*REQUEST*.
Write out each record exactly and skip every image.

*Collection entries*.
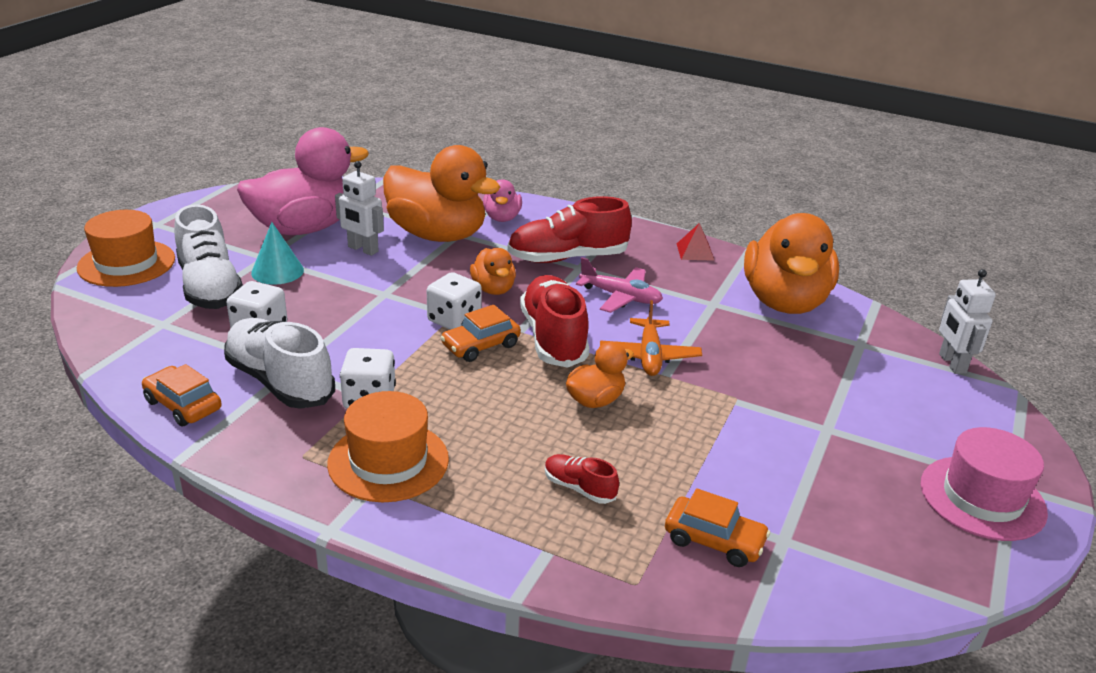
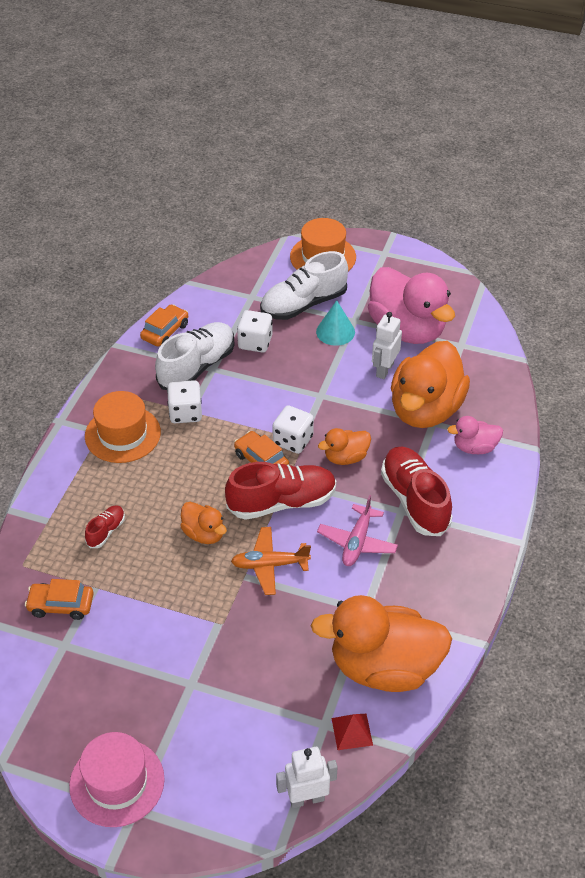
camera: 85 degrees right, 15 degrees up
(695, 251) = (461, 597): red pyramid -> red pyramid (352, 731)
(714, 540) = (61, 605): orange car -> orange car turned 75 degrees clockwise

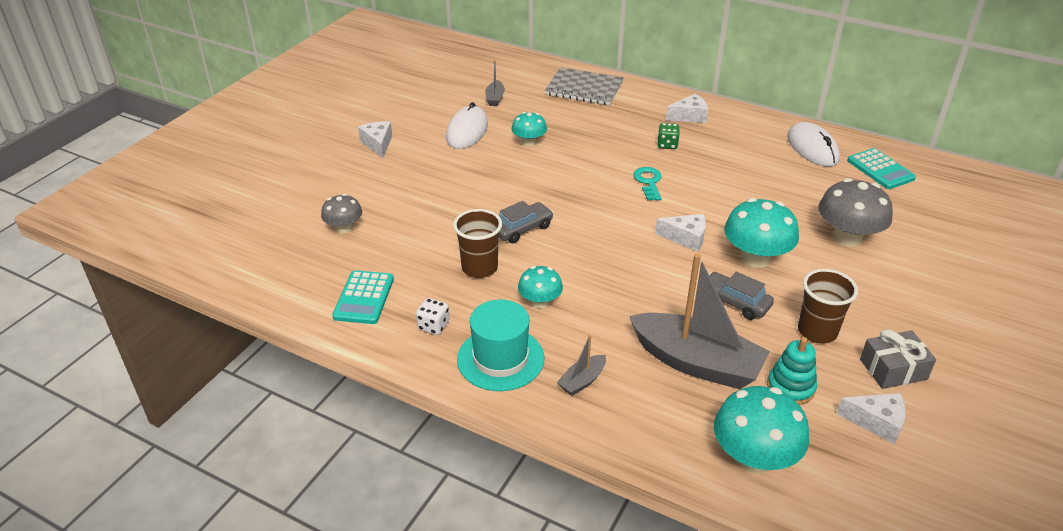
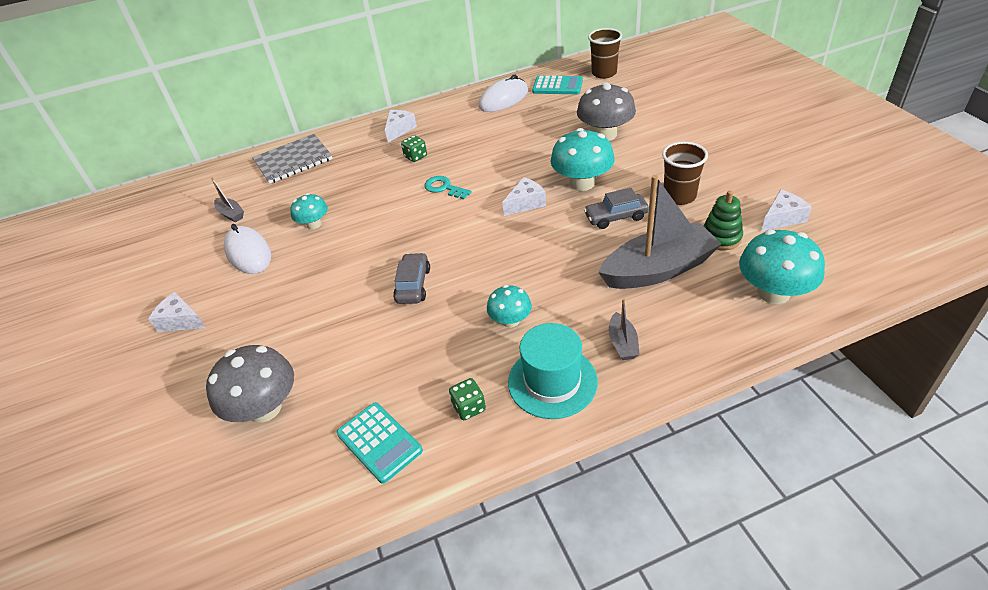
camera: 45 degrees left, 5 degrees up
(344, 228) = (265, 408): grey mushroom -> grey mushroom, size x1.71
(433, 326) = (469, 407): white dice -> green dice
(479, 268) = (430, 337): brown cup -> brown cup (604, 73)
(790, 387) = (721, 237): turquoise stacking toy -> green stacking toy
(812, 148) = (503, 99): white mouse -> white mouse turned 60 degrees counterclockwise
(893, 369) = (741, 184): grey gift -> none

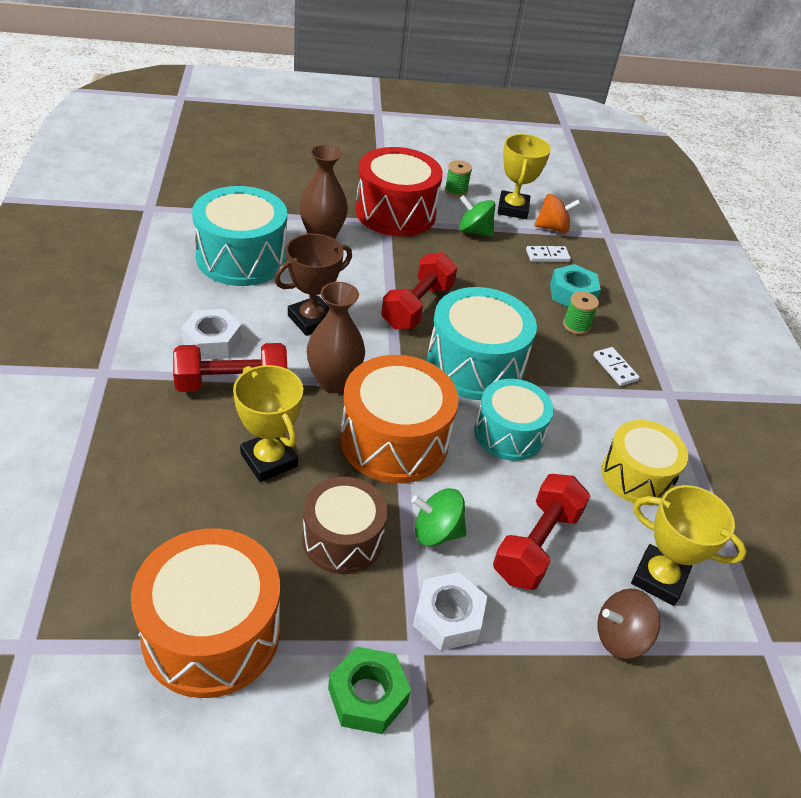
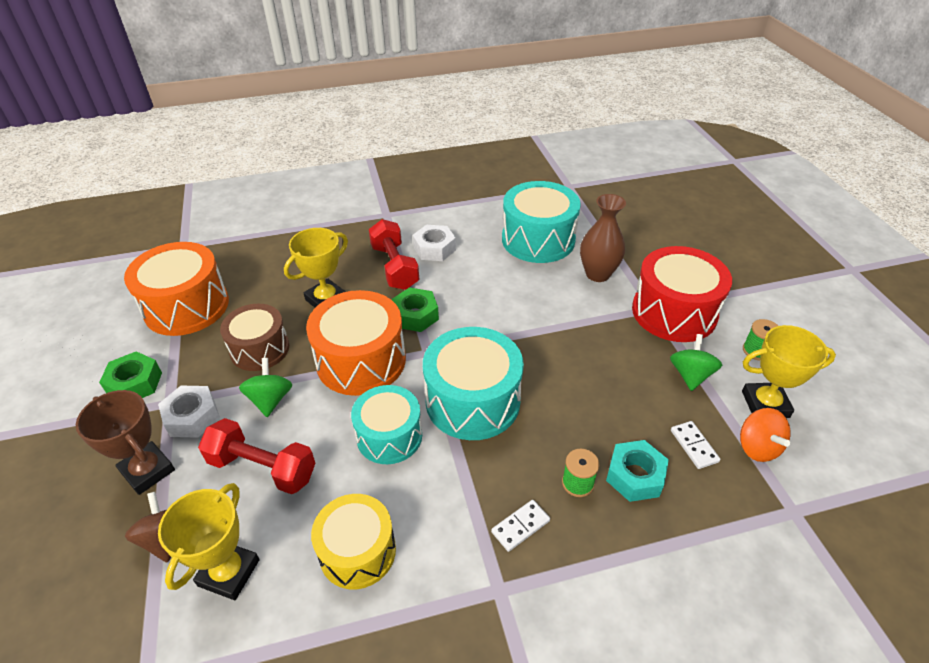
camera: 85 degrees right, 0 degrees up
(312, 320) = (483, 290): brown trophy -> brown trophy (148, 471)
(333, 382) = (415, 315): brown vase -> green nut
(417, 306) = (536, 349): red dumbbell -> none

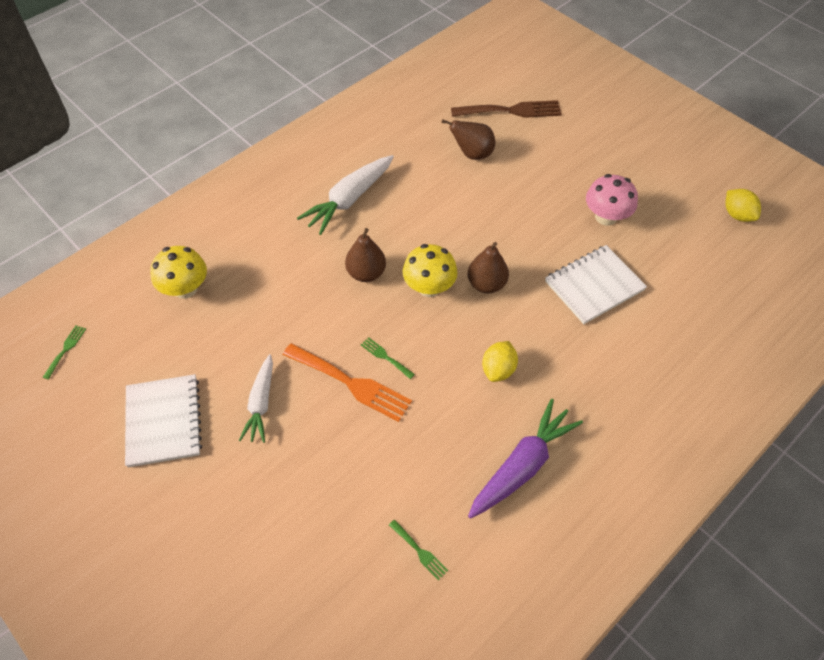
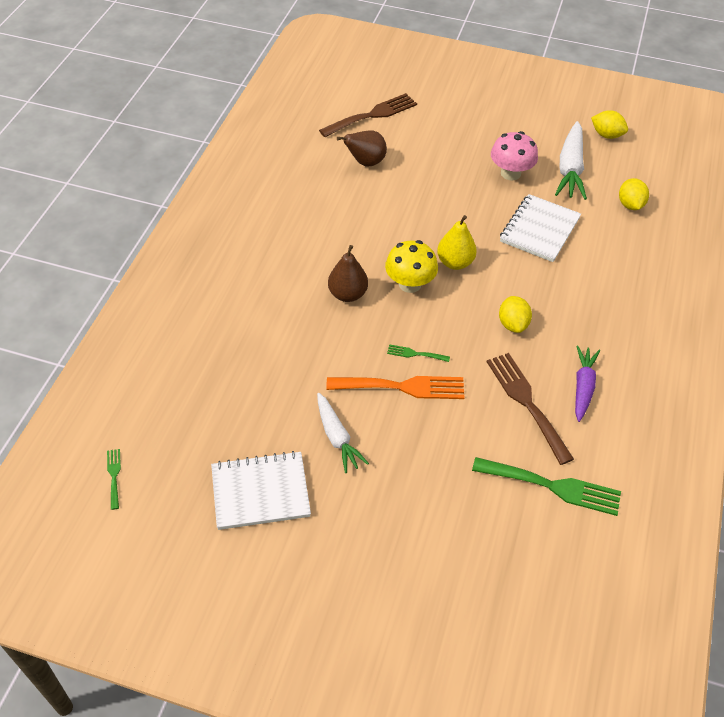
camera: 30 degrees left, 5 degrees down
(164, 421) = (260, 492): white notebook -> white notebook turned 60 degrees counterclockwise
(185, 289) = (191, 374): yellow mushroom -> none
(349, 200) = (286, 240): white carrot -> white carrot (570, 169)
(420, 551) = (553, 486): green fork -> green fork, size x2.15
(455, 454) = (526, 402): none -> brown fork
(486, 284) = (455, 262): brown pear -> yellow pear
(522, 465) = (583, 387): purple carrot -> purple carrot, size x0.66
(710, 298) = (630, 205): none -> yellow lemon

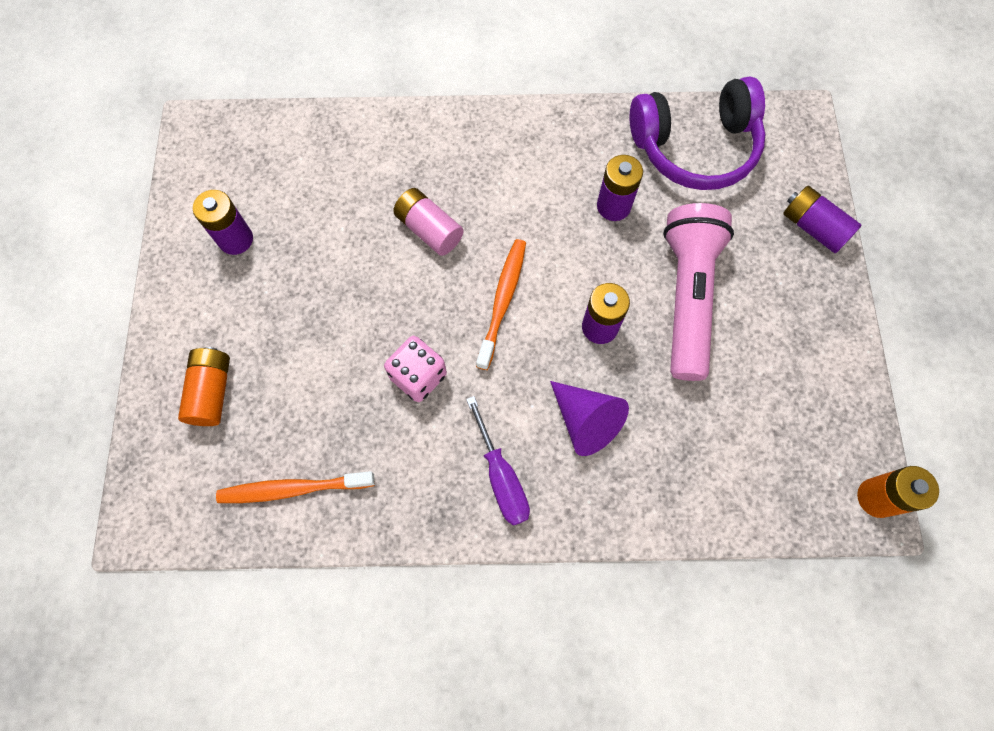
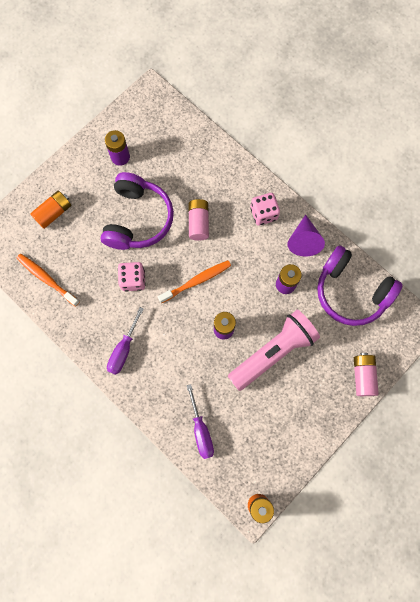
camera: 45 degrees right, 5 degrees up
(343, 295) = (138, 219): none -> purple headphones
(498, 149) = (263, 214): none -> pink dice
(585, 421) = (177, 360): purple cone -> purple cone (303, 240)
(709, 478) = (201, 430): none -> purple screwdriver
(813, 227) = (362, 376): purple battery -> pink battery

*RESPONSE BELOW*.
camera: 85 degrees right, 15 degrees up
(695, 251) = (461, 597): red pyramid -> red pyramid (352, 731)
(714, 540) = (61, 605): orange car -> orange car turned 75 degrees clockwise

camera: 45 degrees left, 5 degrees up
(344, 228) = (265, 408): grey mushroom -> grey mushroom, size x1.71
(433, 326) = (469, 407): white dice -> green dice
(479, 268) = (430, 337): brown cup -> brown cup (604, 73)
(790, 387) = (721, 237): turquoise stacking toy -> green stacking toy
(812, 148) = (503, 99): white mouse -> white mouse turned 60 degrees counterclockwise
(893, 369) = (741, 184): grey gift -> none

camera: 85 degrees right, 0 degrees up
(312, 320) = (483, 290): brown trophy -> brown trophy (148, 471)
(333, 382) = (415, 315): brown vase -> green nut
(417, 306) = (536, 349): red dumbbell -> none

camera: 30 degrees left, 5 degrees down
(164, 421) = (260, 492): white notebook -> white notebook turned 60 degrees counterclockwise
(185, 289) = (191, 374): yellow mushroom -> none
(349, 200) = (286, 240): white carrot -> white carrot (570, 169)
(420, 551) = (553, 486): green fork -> green fork, size x2.15
(455, 454) = (526, 402): none -> brown fork
(486, 284) = (455, 262): brown pear -> yellow pear
(522, 465) = (583, 387): purple carrot -> purple carrot, size x0.66
(710, 298) = (630, 205): none -> yellow lemon

camera: 45 degrees right, 5 degrees up
(343, 295) = (138, 219): none -> purple headphones
(498, 149) = (263, 214): none -> pink dice
(585, 421) = (177, 360): purple cone -> purple cone (303, 240)
(709, 478) = (201, 430): none -> purple screwdriver
(813, 227) = (362, 376): purple battery -> pink battery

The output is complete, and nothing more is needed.